TASK REQUIREMENTS: The pictures do not belong in the copy. Restate all of the records word for word.

DATA FOR ANALYSIS:
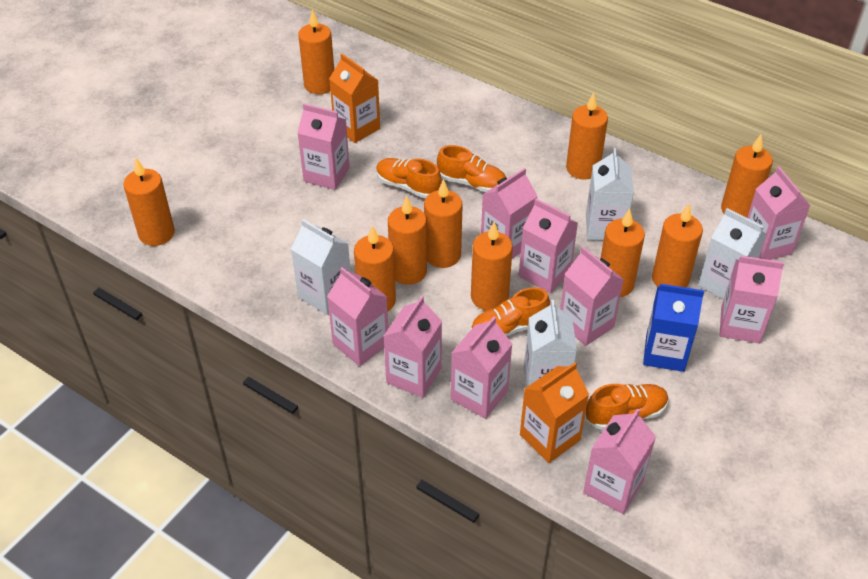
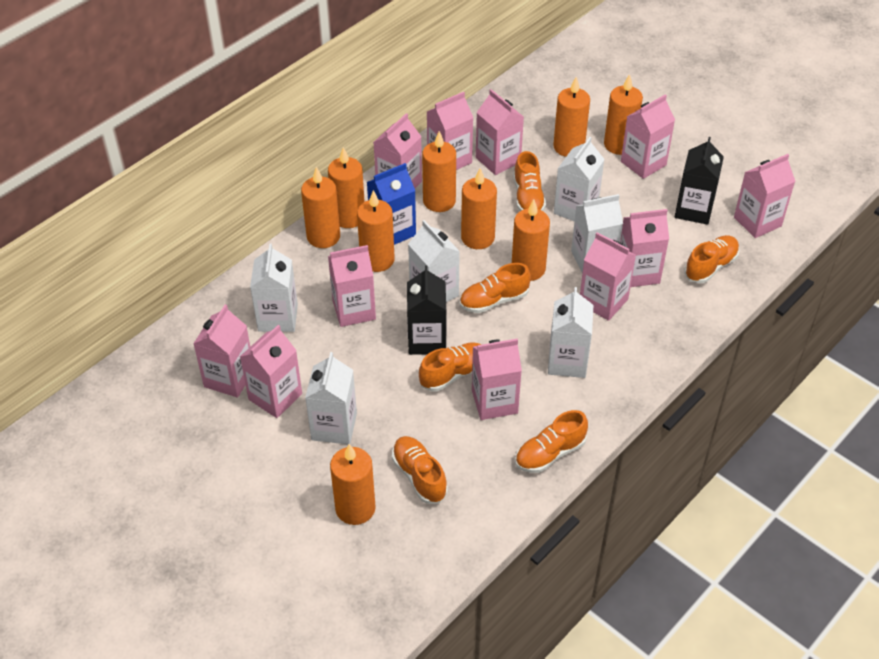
black carton: 0 -> 2
orange candle: 10 -> 9
orange carton: 2 -> 0
orange shoe: 4 -> 6
pink carton: 10 -> 11
white carton: 4 -> 6

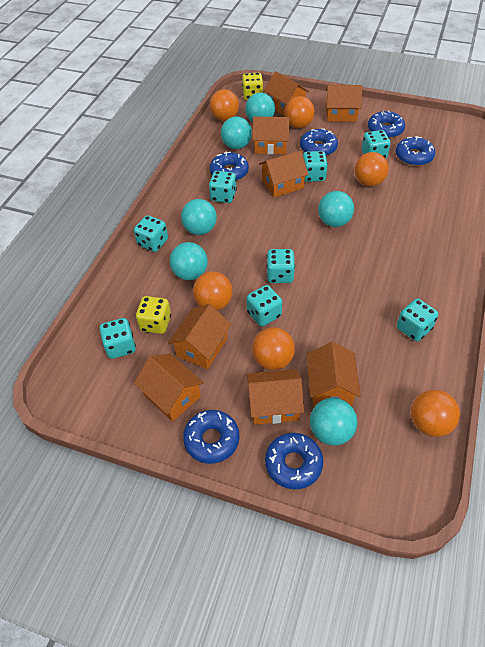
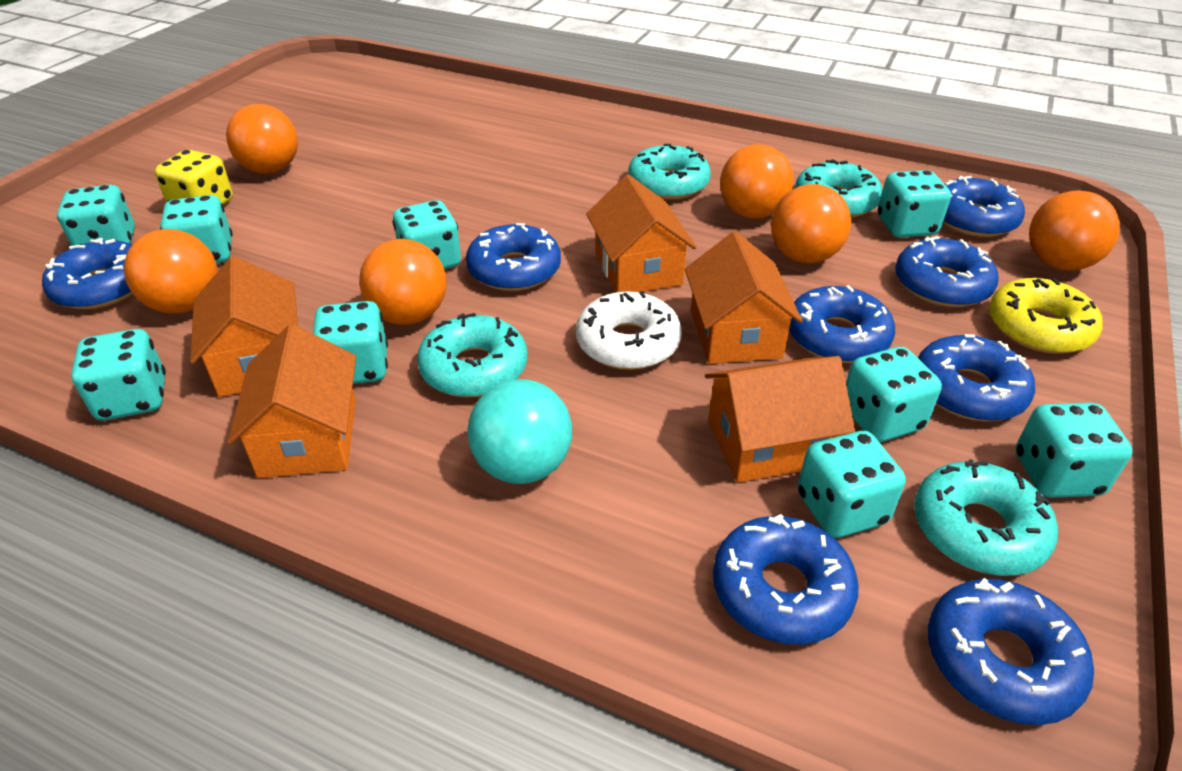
blue donut: 6 -> 8
orange house: 8 -> 5
turquoise ball: 6 -> 1
turquoise dice: 8 -> 9
turquoise donut: 0 -> 4
white donut: 0 -> 1
yellow dice: 2 -> 1
yellow donut: 0 -> 1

SOLUTION TO THIS EXERCISE:
black carton: 0 -> 2
orange candle: 10 -> 9
orange carton: 2 -> 0
orange shoe: 4 -> 6
pink carton: 10 -> 11
white carton: 4 -> 6

blue donut: 6 -> 8
orange house: 8 -> 5
turquoise ball: 6 -> 1
turquoise dice: 8 -> 9
turquoise donut: 0 -> 4
white donut: 0 -> 1
yellow dice: 2 -> 1
yellow donut: 0 -> 1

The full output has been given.